| Activity |
Show each line of the data below in which "blue" occurs.

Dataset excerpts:
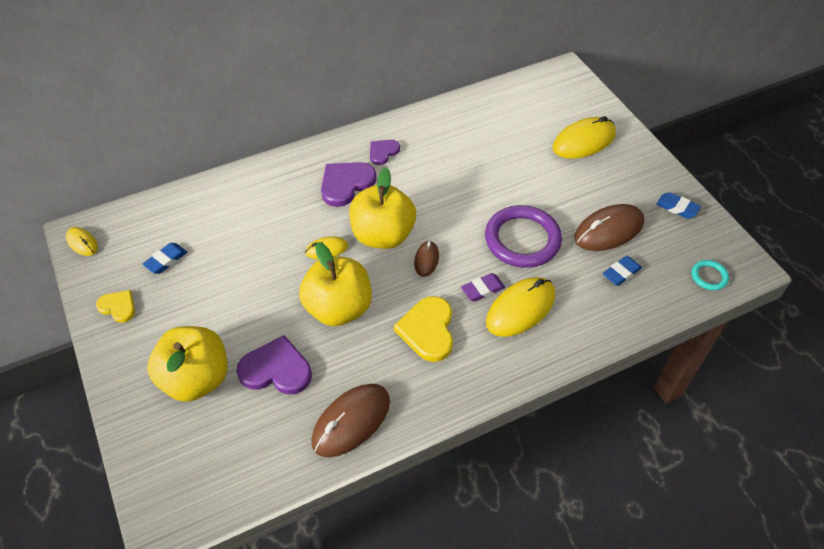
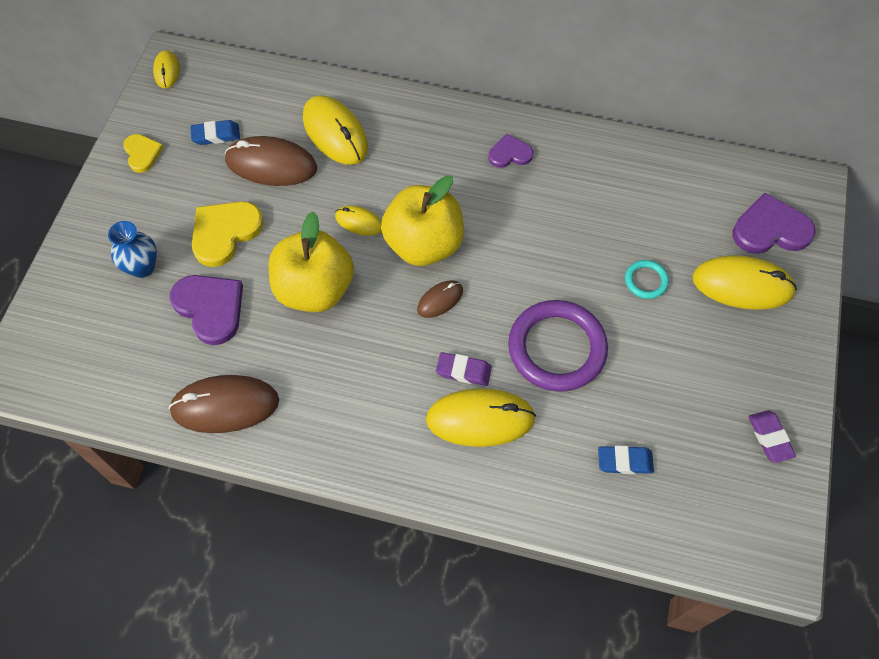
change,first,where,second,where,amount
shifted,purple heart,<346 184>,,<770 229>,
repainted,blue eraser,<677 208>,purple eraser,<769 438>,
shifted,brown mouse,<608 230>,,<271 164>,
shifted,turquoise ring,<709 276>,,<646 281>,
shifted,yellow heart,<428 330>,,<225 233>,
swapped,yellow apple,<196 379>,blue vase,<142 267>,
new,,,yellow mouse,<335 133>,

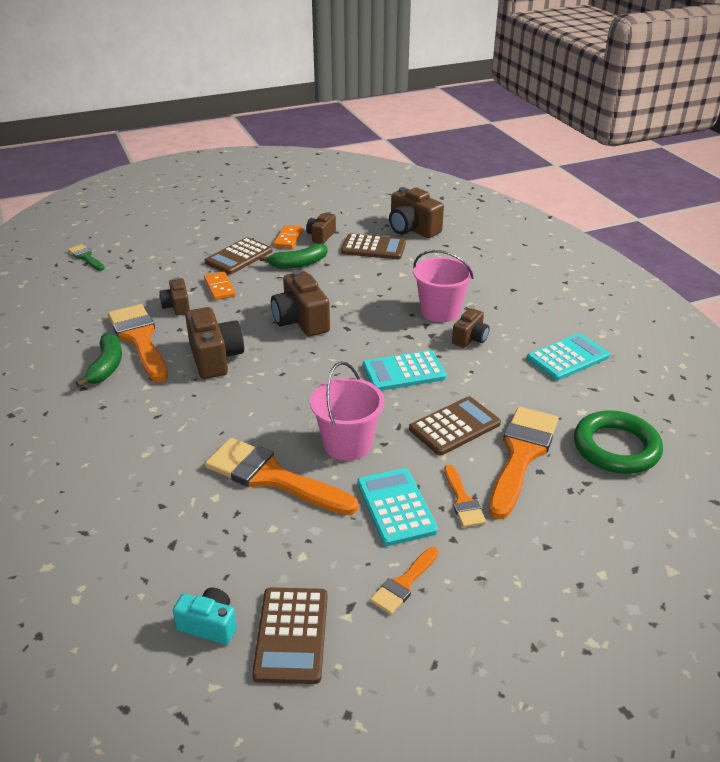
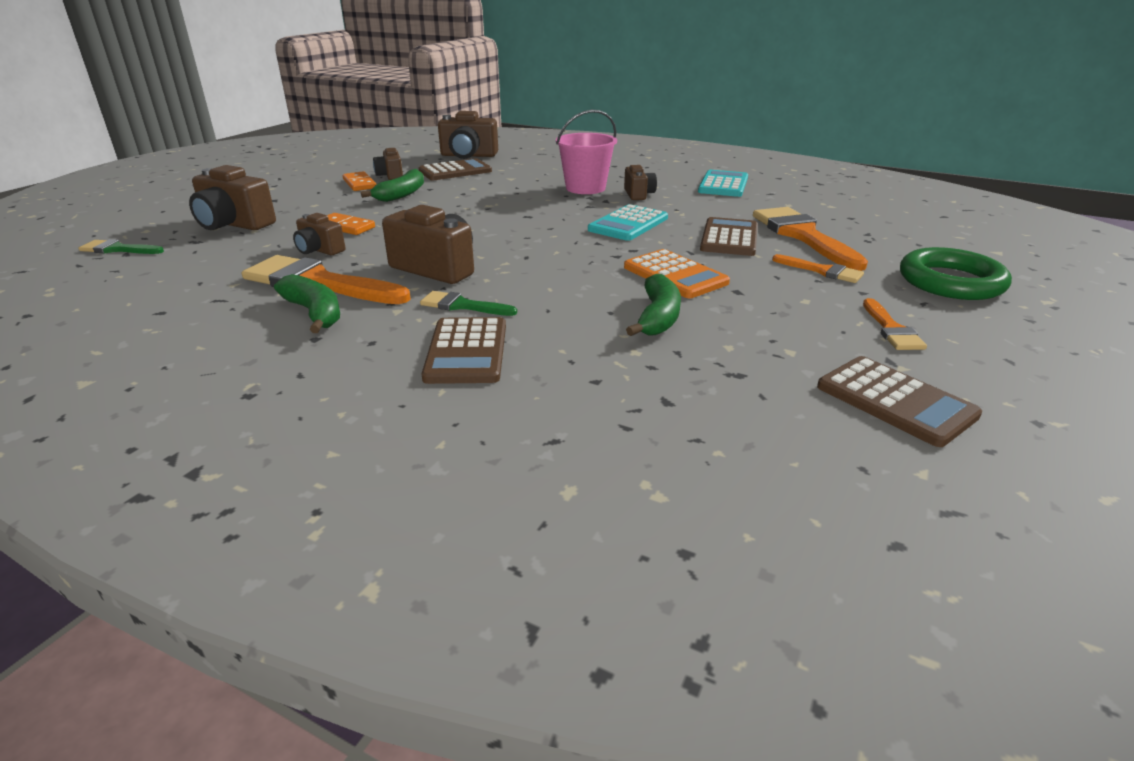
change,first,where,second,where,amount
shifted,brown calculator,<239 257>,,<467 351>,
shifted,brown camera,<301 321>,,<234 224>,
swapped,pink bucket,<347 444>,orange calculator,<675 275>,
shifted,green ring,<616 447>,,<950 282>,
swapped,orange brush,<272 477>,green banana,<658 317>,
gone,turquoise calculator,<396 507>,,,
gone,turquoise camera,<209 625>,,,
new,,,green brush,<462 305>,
---
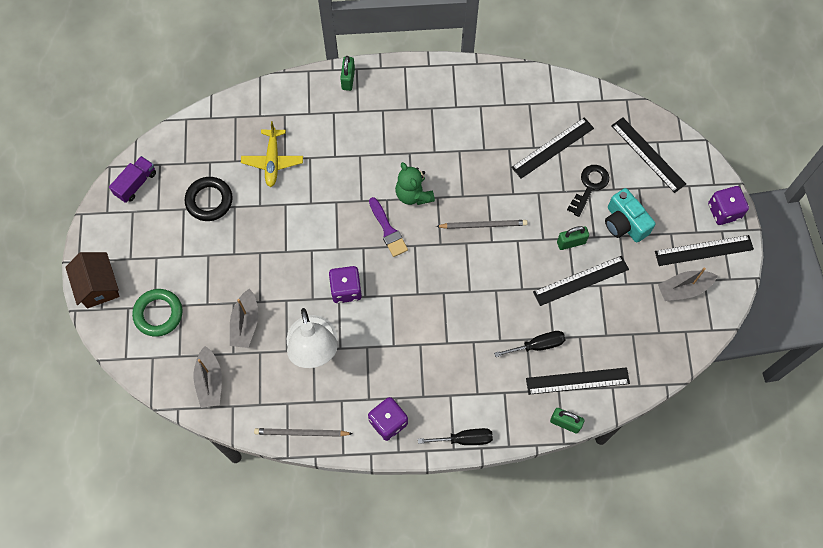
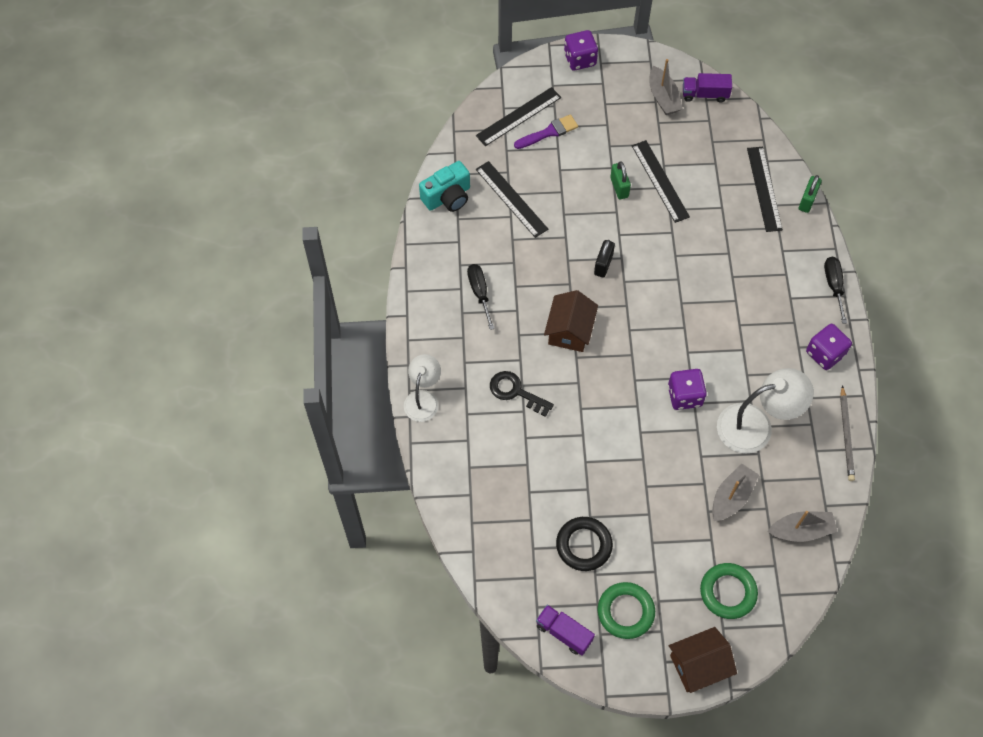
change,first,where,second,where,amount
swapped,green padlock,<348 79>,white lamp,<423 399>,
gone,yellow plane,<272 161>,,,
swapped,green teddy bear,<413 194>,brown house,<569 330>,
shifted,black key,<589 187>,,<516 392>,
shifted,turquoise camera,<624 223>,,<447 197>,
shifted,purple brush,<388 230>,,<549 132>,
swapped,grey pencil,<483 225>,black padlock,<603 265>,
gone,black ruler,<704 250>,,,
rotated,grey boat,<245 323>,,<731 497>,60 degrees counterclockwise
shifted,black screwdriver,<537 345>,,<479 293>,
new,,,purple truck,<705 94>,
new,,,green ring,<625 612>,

| Written answer |
repainted,blue eraser,<677 208>,purple eraser,<769 438>,
swapped,yellow apple,<196 379>,blue vase,<142 267>,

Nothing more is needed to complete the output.